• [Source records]
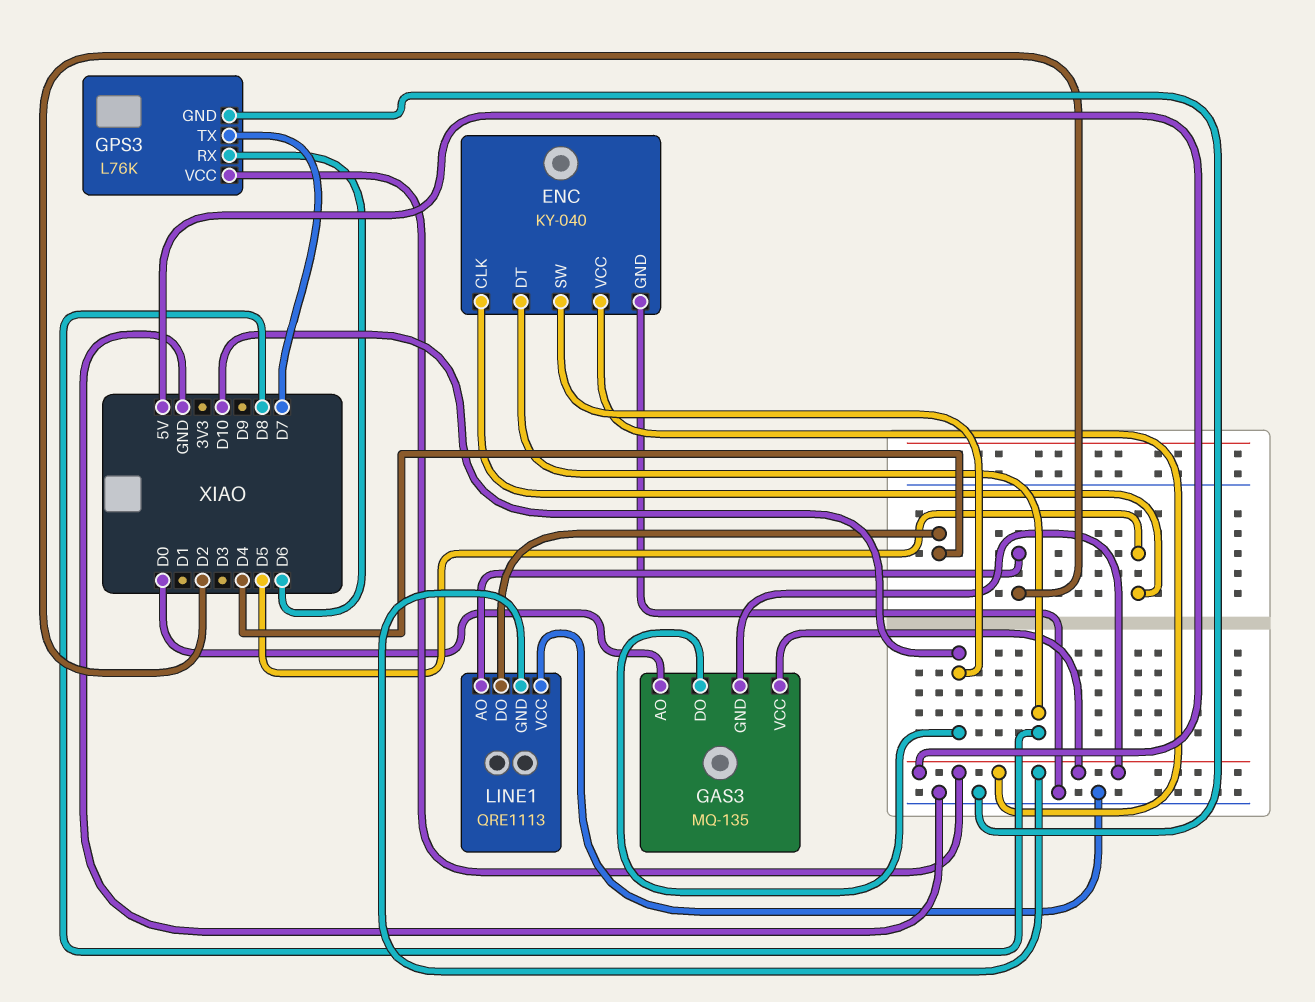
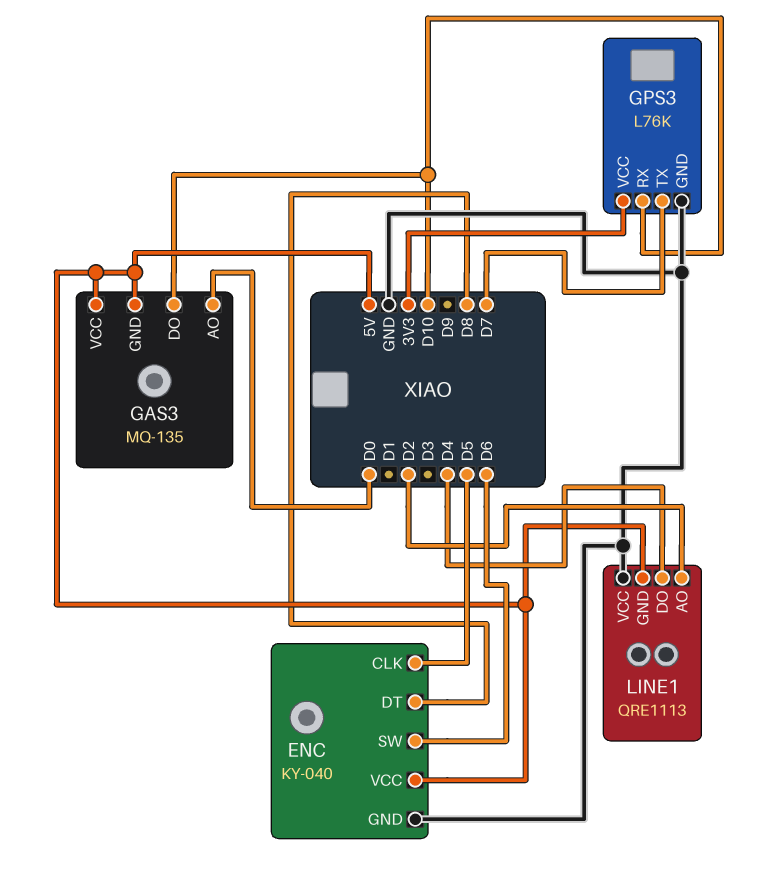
ENC pin SW: D10 -> D6
GPS3 pin RX: D6 -> D10
GPS3 pin VCC: 5V -> 3V3

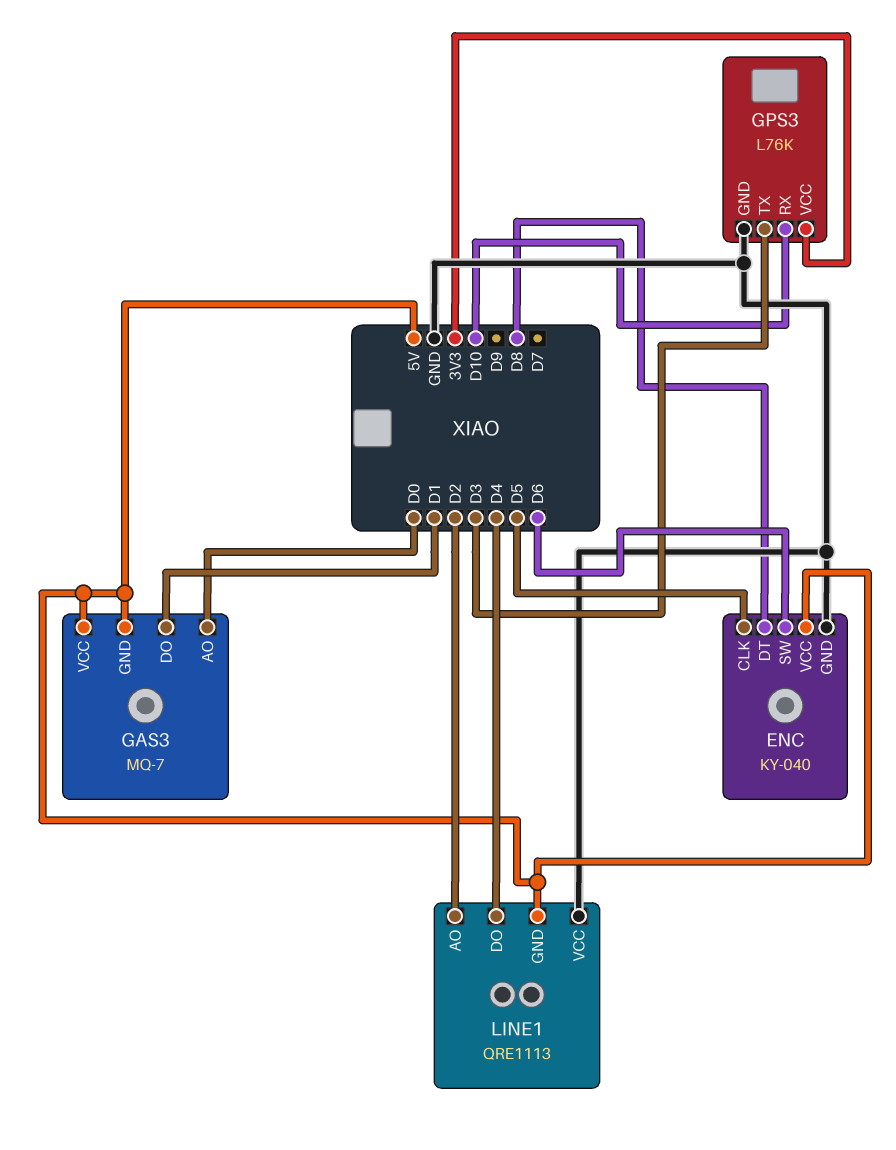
GAS3: MQ-135 -> MQ-7
GAS3 pin DO: D10 -> D1
GPS3 pin TX: D7 -> D3

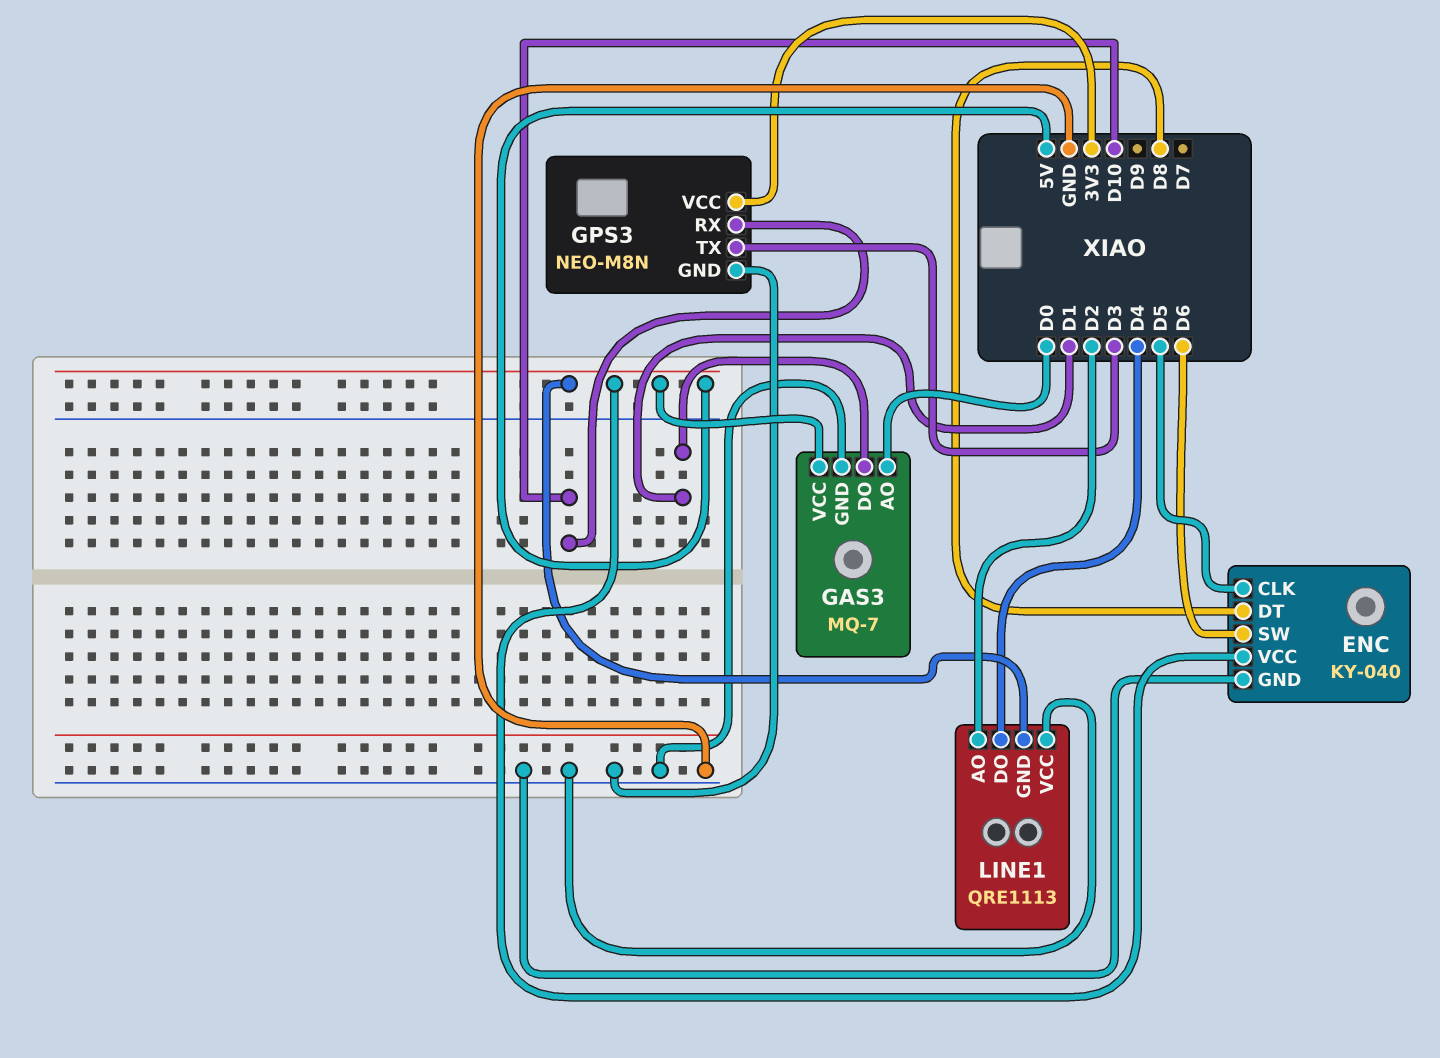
GAS3 pin GND: 5V -> GND
GPS3: L76K -> NEO-M8N

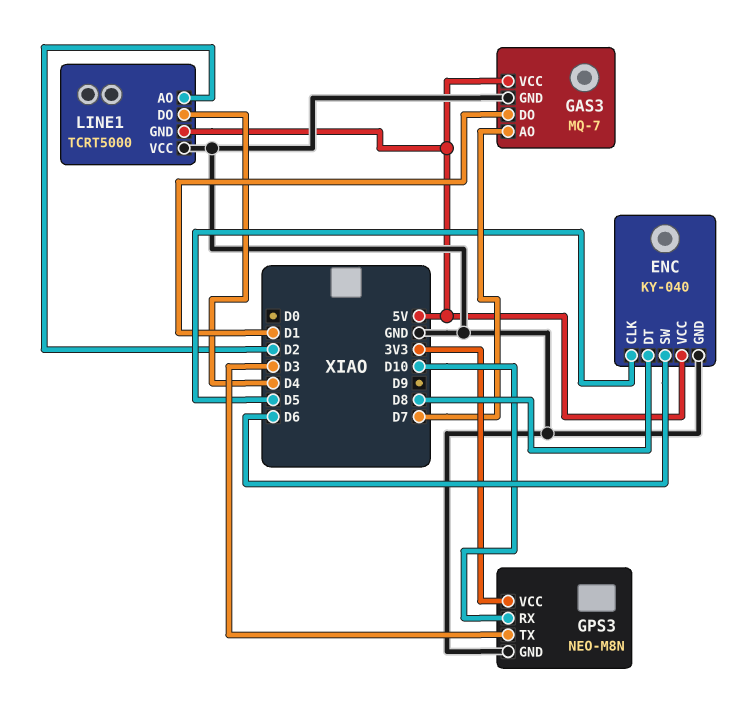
GAS3 pin AO: D0 -> D7
LINE1: QRE1113 -> TCRT5000

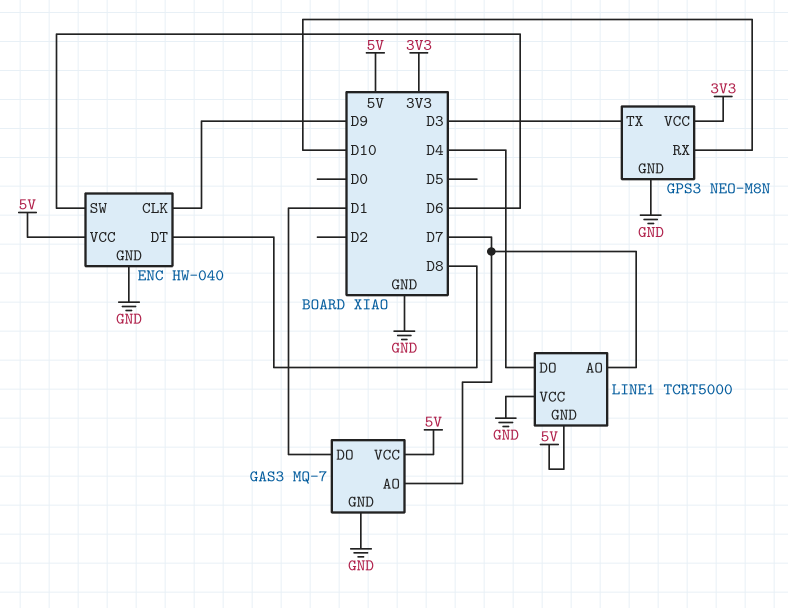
ENC: KY-040 -> HW-040
ENC pin CLK: D5 -> D9
LINE1 pin AO: D2 -> D7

• [WHAT YOU ARE ASKED TO DO] Your reply should repeat the entries above exactly, leaving the pictures out.

• [OUTPUT]
ENC pin SW: D10 -> D6
GPS3 pin RX: D6 -> D10
GPS3 pin VCC: 5V -> 3V3

GAS3: MQ-135 -> MQ-7
GAS3 pin DO: D10 -> D1
GPS3 pin TX: D7 -> D3

GAS3 pin GND: 5V -> GND
GPS3: L76K -> NEO-M8N

GAS3 pin AO: D0 -> D7
LINE1: QRE1113 -> TCRT5000

ENC: KY-040 -> HW-040
ENC pin CLK: D5 -> D9
LINE1 pin AO: D2 -> D7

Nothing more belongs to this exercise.